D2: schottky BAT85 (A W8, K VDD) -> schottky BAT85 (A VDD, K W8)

────

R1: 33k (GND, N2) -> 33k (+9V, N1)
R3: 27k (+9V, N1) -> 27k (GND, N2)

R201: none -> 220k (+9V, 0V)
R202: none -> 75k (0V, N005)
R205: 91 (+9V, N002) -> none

────

▶ _Task brief_: Within the entries above, find every line where the string "none" occurs, and copy it.

▶ _Reply_:
R201: none -> 220k (+9V, 0V)
R202: none -> 75k (0V, N005)
R205: 91 (+9V, N002) -> none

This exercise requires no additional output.